- **What you have to do**:
Leaving out the pictures, transcribe all of the records faithfully.

----

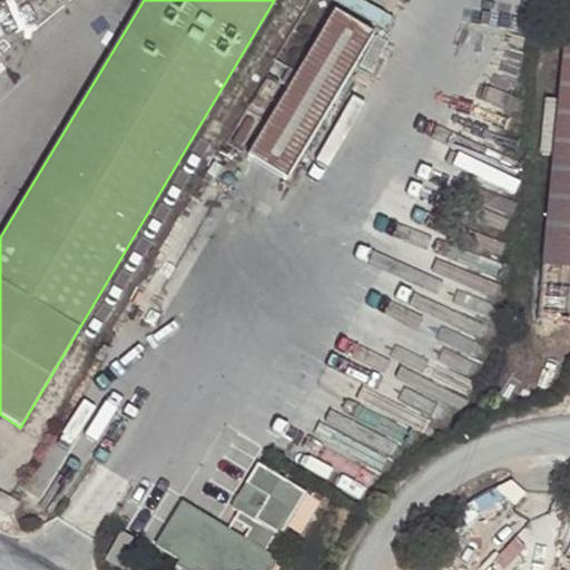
[(569,155),(569,0),(568,0),(559,102),(553,154),(569,155)]
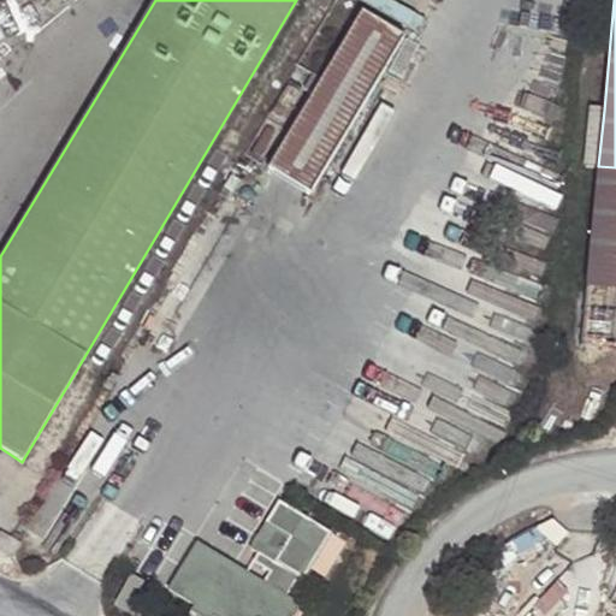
[(402,40),(360,15),(270,169),(309,193),(402,40)]
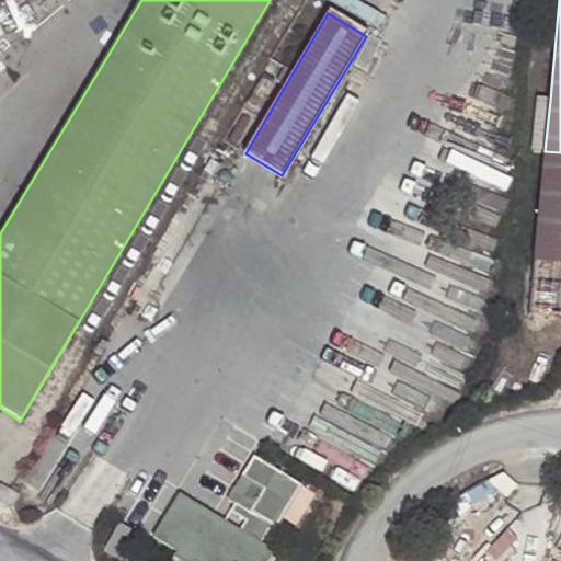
[(545,151),(550,101),(538,100),(534,155),(545,156),(545,151)]
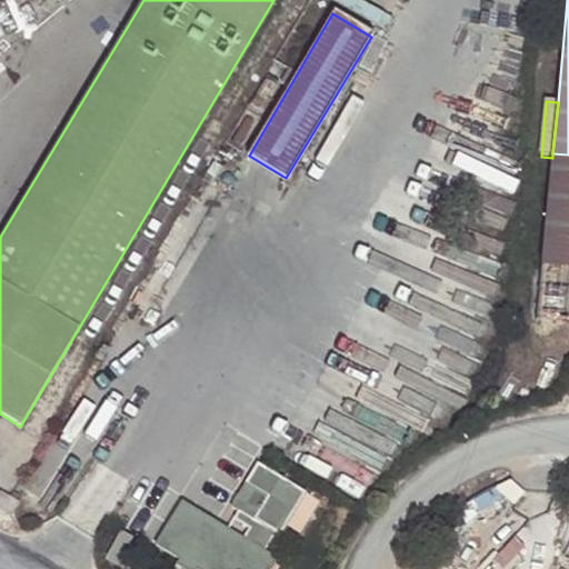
[(568,267),(568,155),(552,153),(552,158),(542,265),(568,267)]
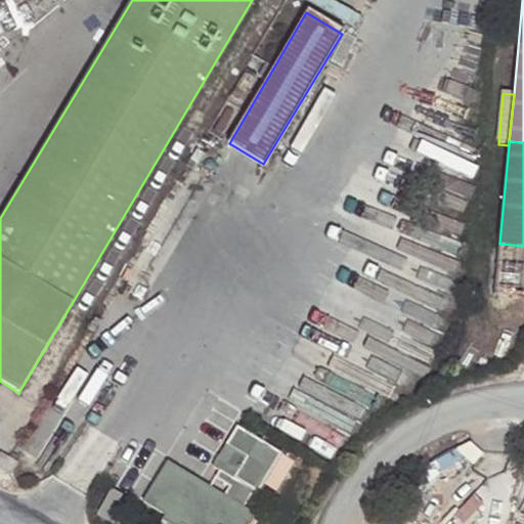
[(228,443),(234,447),(245,431),(238,428),(228,443)]
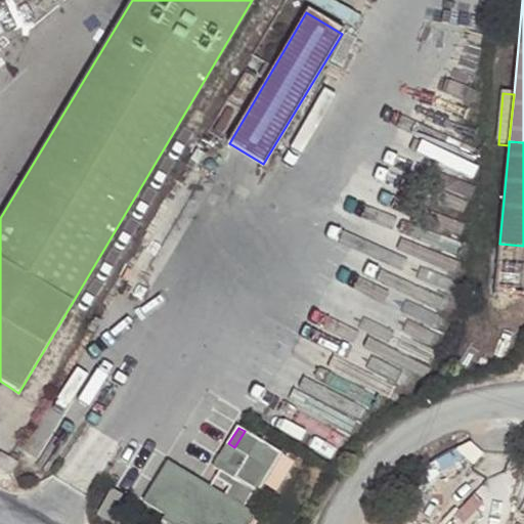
[(144,500),(166,514),(181,523),(249,523),(255,514),(244,508),(255,489),(259,492),(264,484),(275,465),(263,459),(270,446),(245,431),(234,447),(228,443),(214,465),(222,470),(230,474),(225,483),(229,485),(223,495),(168,462),(144,500)]
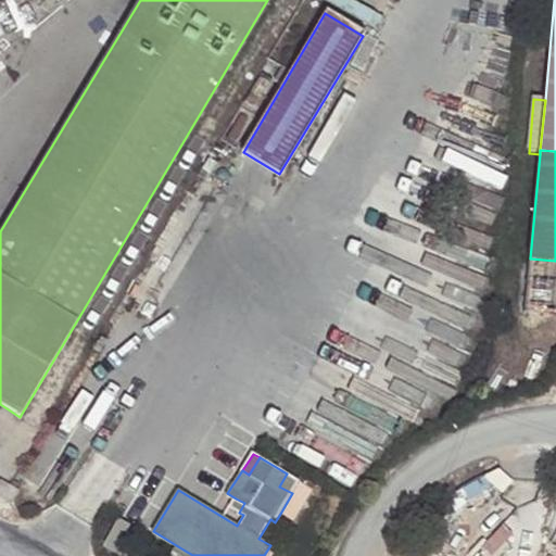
[(299,481),(287,474),(279,487),(292,493),(299,481)]
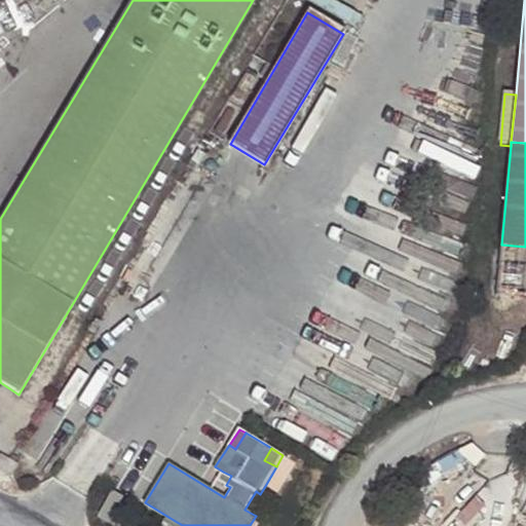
[(284,456),(297,463),(300,459),(287,451),(284,456)]
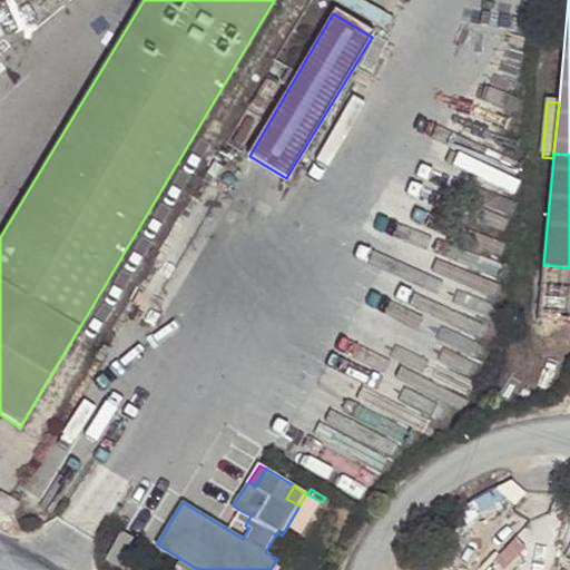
[(11,497),(2,491),(0,492),(0,509),(12,517),(21,502),(11,497)]
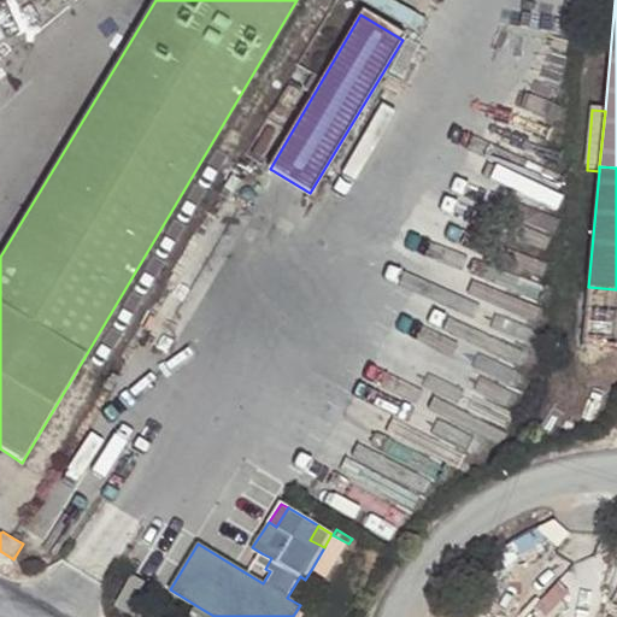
[(331,534),(324,547),(311,570),(327,580),(348,544),(333,535),(331,534)]
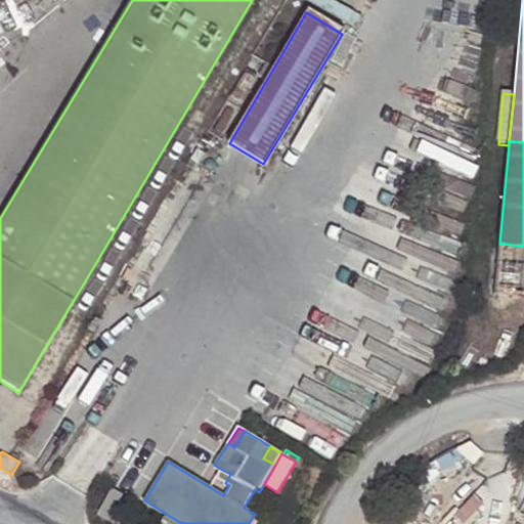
[(225,483),(230,474),(222,470),(217,478),(225,483)]
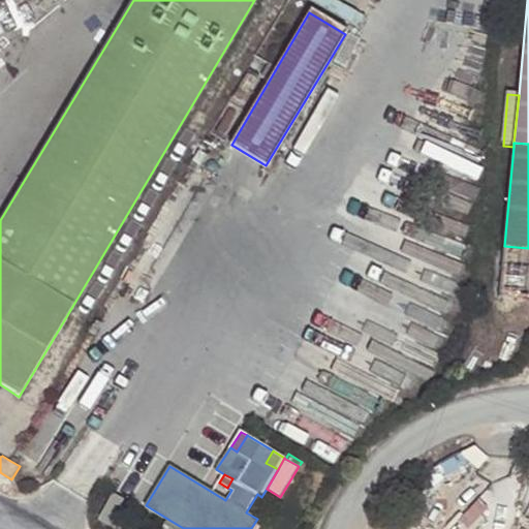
[(417,528),(425,509),(410,505),(402,528),(417,528)]
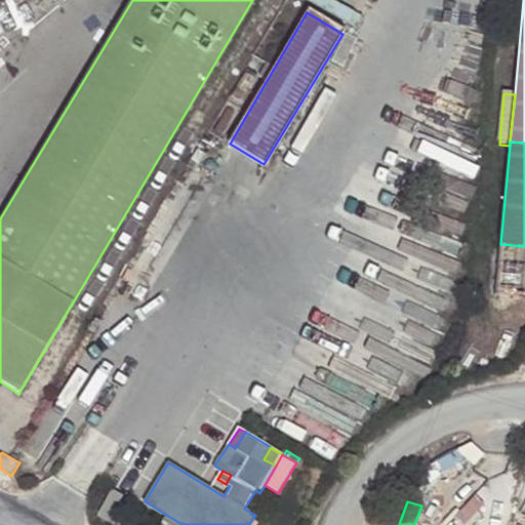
[(433,524),(437,511),(421,506),(414,524),(433,524)]
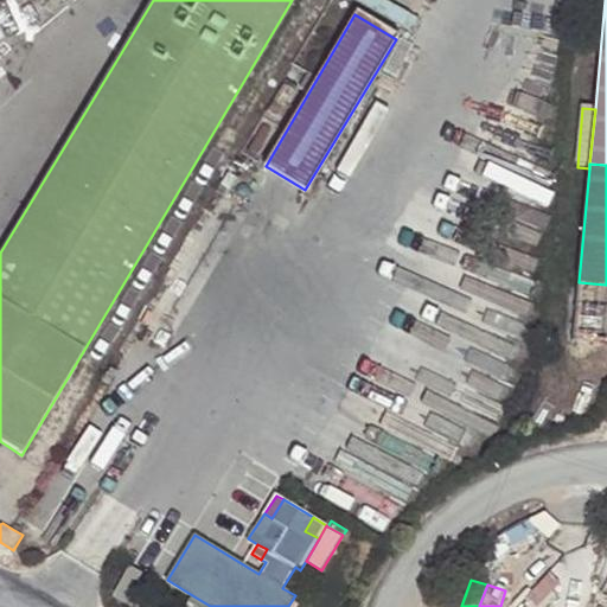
[(196,606),(210,606),(192,595),(189,602),(196,606)]
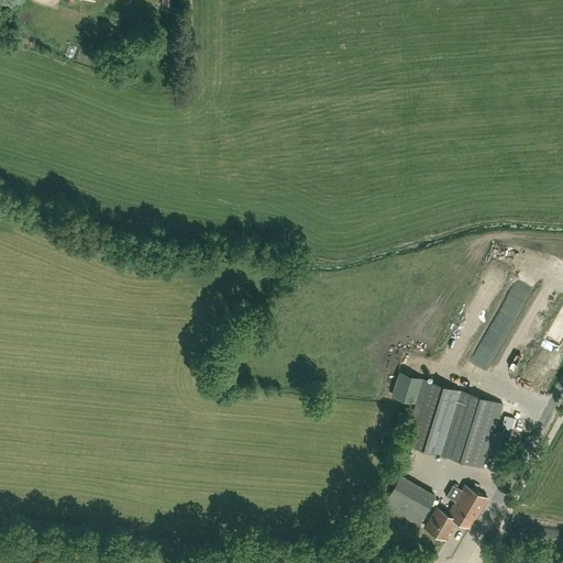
[(161,0),(162,9),(174,9),(174,0),(161,0)]
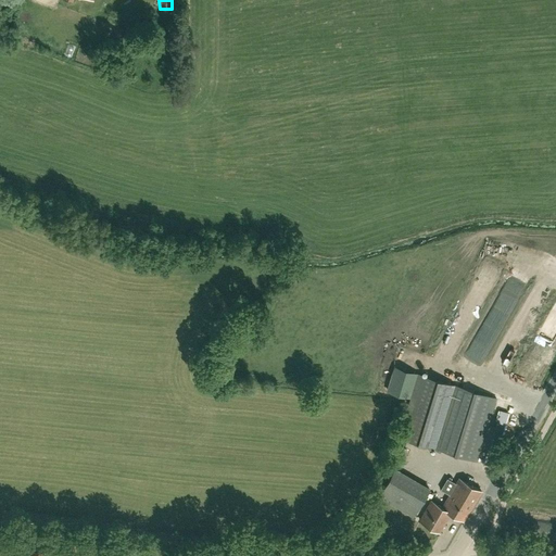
[(400,437),(476,460),(495,397),(419,374),(400,437)]
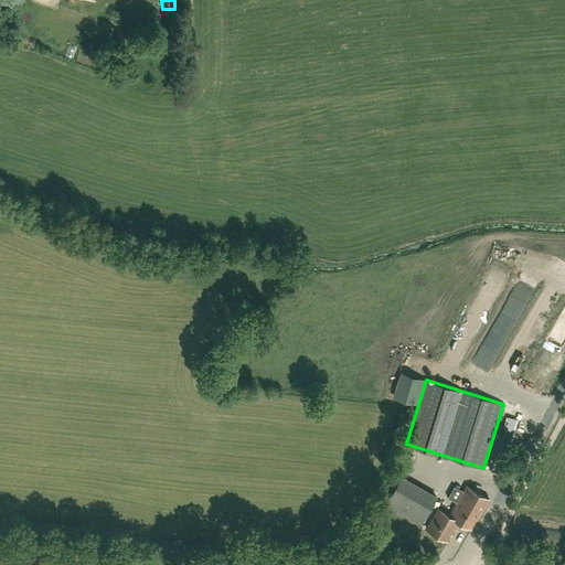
[(386,503),(418,521),(430,500),(413,490),(416,482),(402,475),(386,503)]
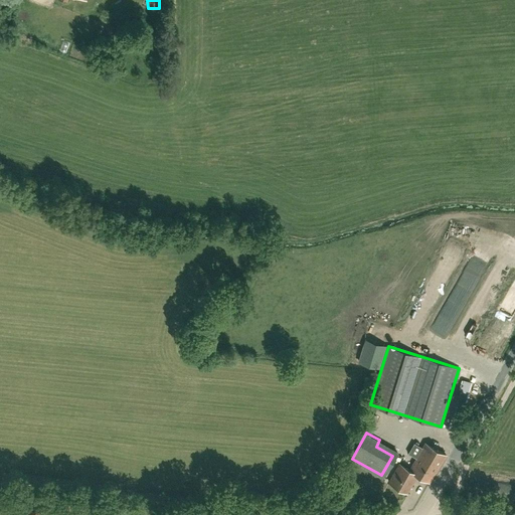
[(409,470),(415,474),(430,482),(446,455),(425,443),(409,470)]
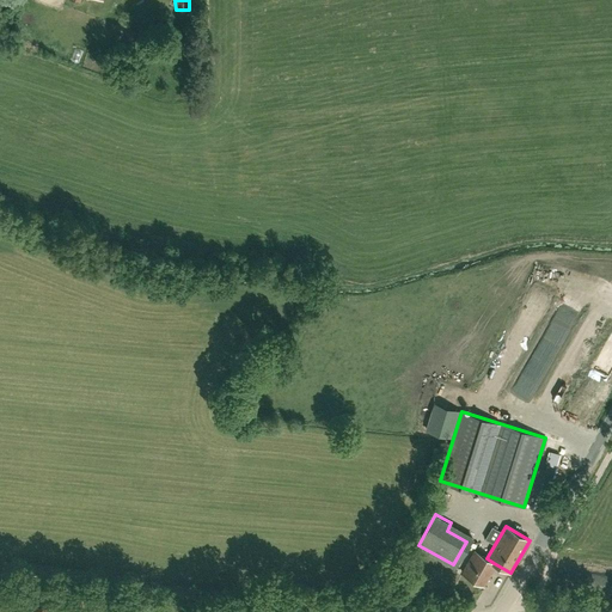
[(494,563),(487,558),(476,551),(463,574),(483,585),(494,563)]
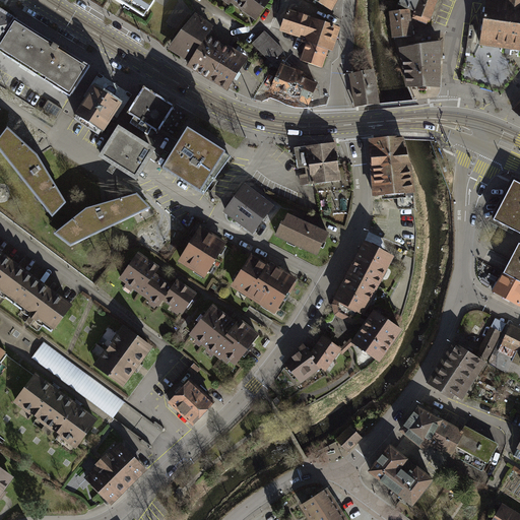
[(152,0),(119,0),(143,15),(152,0)]
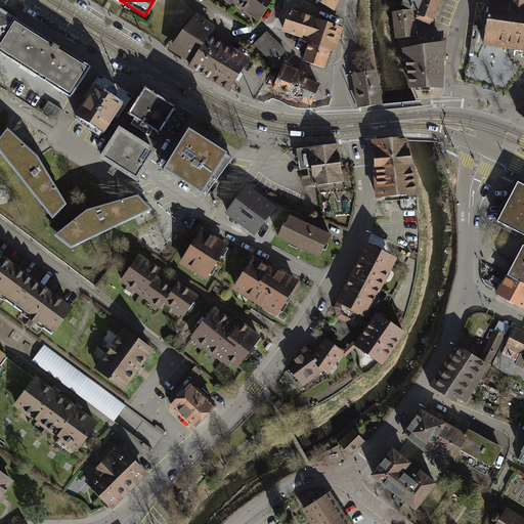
[(220,0),(229,6),(232,3),(258,23),(274,0),(220,0)]
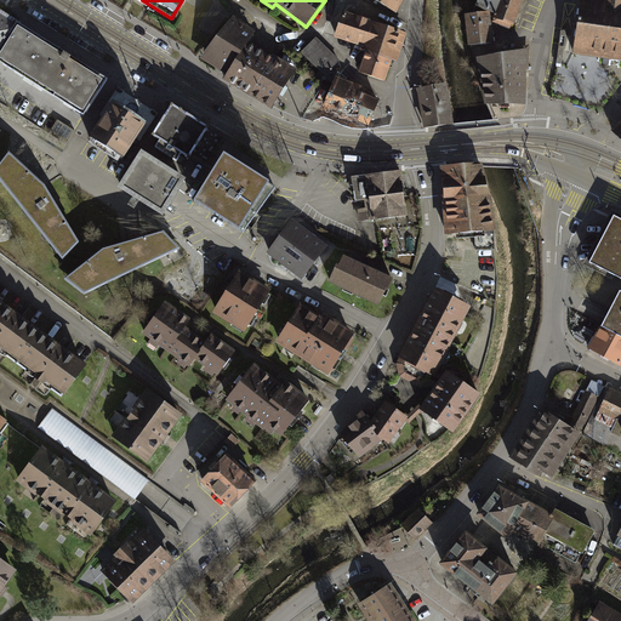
[(404,0),(368,0),(396,16),(404,0)]
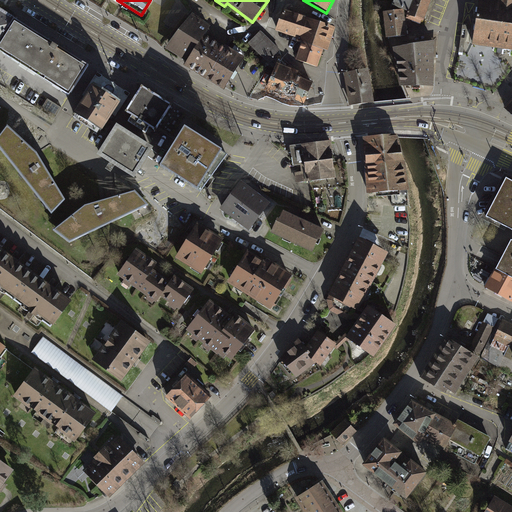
[(395,0),(392,8),(408,13),(405,21),(421,27),(422,23),(424,24),(429,9),(431,0),(395,0)]
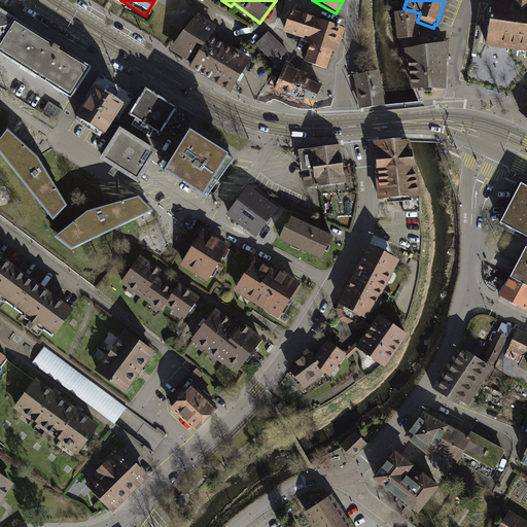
[(500,0),(494,0),(488,49),(515,54),(526,55),(526,3),(524,3),(518,2),(500,0)]
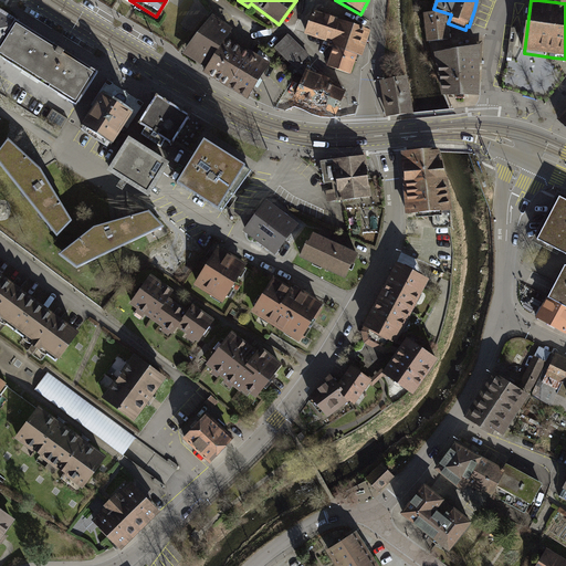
[(370,31),(313,11),(305,35),(328,43),(327,46),(333,49),(326,67),(349,75),(357,56),(362,58),(370,31)]
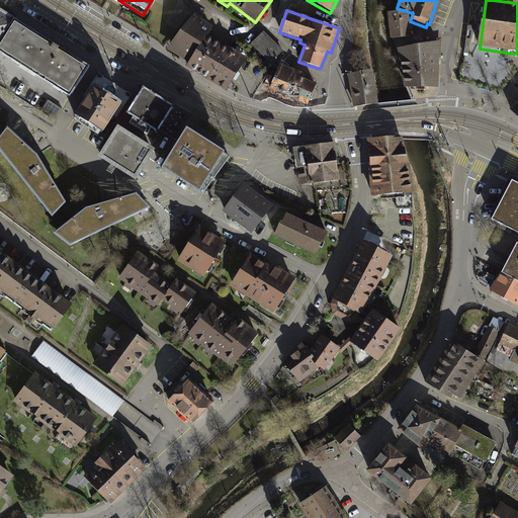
[(409,12),(387,15),(391,41),(394,41),(412,39),(409,12)]
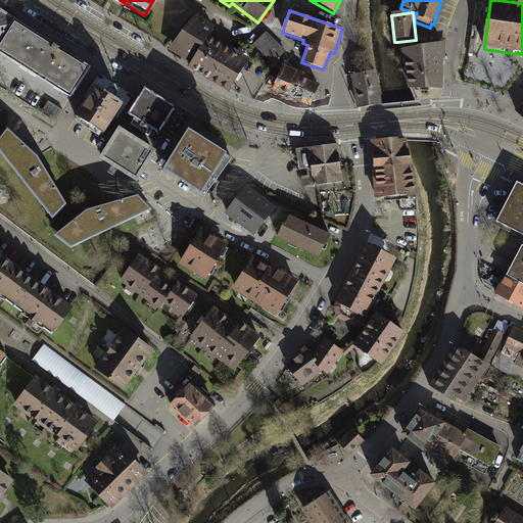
[(0,46),(14,24),(0,13),(0,46)]
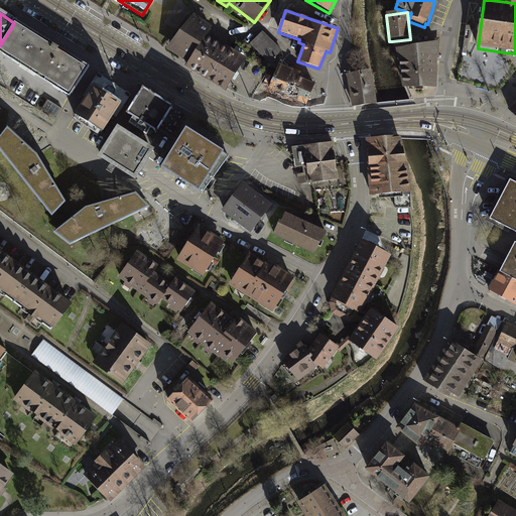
[(186,65),(209,79),(229,46),(206,33),(211,25),(195,13),(169,48),(189,61),(186,65)]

----

- **Reply to the exercise**:
[(569,155),(569,0),(568,0),(559,102),(553,154),(569,155)]
[(402,40),(360,15),(270,169),(309,193),(402,40)]
[(545,151),(550,101),(538,100),(534,155),(545,156),(545,151)]
[(568,267),(568,155),(552,153),(552,158),(542,265),(568,267)]
[(228,443),(234,447),(245,431),(238,428),(228,443)]
[(144,500),(166,514),(181,523),(249,523),(255,514),(244,508),(255,489),(259,492),(264,484),(275,465),(263,459),(270,446),(245,431),(234,447),(228,443),(214,465),(222,470),(230,474),(225,483),(229,485),(223,495),(168,462),(144,500)]
[(299,481),(287,474),(279,487),(292,493),(299,481)]
[(284,456),(297,463),(300,459),(287,451),(284,456)]
[(11,497),(2,491),(0,492),(0,509),(12,517),(21,502),(11,497)]
[(331,534),(324,547),(311,570),(327,580),(348,544),(333,535),(331,534)]
[(225,483),(230,474),(222,470),(217,478),(225,483)]
[(417,528),(425,509),(410,505),(402,528),(417,528)]
[(433,524),(437,511),(421,506),(414,524),(433,524)]
[(196,606),(210,606),(192,595),(189,602),(196,606)]
[(161,0),(162,9),(174,9),(174,0),(161,0)]
[(400,437),(476,460),(495,397),(419,374),(400,437)]
[(386,503),(418,521),(430,500),(413,490),(416,482),(402,475),(386,503)]
[(409,470),(415,474),(430,482),(446,455),(425,443),(409,470)]
[(494,563),(487,558),(476,551),(463,574),(483,585),(494,563)]
[(152,0),(119,0),(143,15),(152,0)]
[(220,0),(229,6),(232,3),(258,23),(274,0),(220,0)]
[(404,0),(368,0),(396,16),(404,0)]
[(395,0),(392,8),(408,13),(405,21),(421,27),(422,23),(424,24),(429,9),(431,0),(395,0)]
[(500,0),(494,0),(488,49),(515,54),(526,55),(526,3),(524,3),(518,2),(500,0)]
[(370,31),(313,11),(305,35),(328,43),(327,46),(333,49),(326,67),(349,75),(357,56),(362,58),(370,31)]
[(409,12),(387,15),(391,41),(394,41),(412,39),(409,12)]
[(0,46),(14,24),(0,13),(0,46)]
[(186,65),(209,79),(229,46),(206,33),(211,25),(195,13),(169,48),(189,61),(186,65)]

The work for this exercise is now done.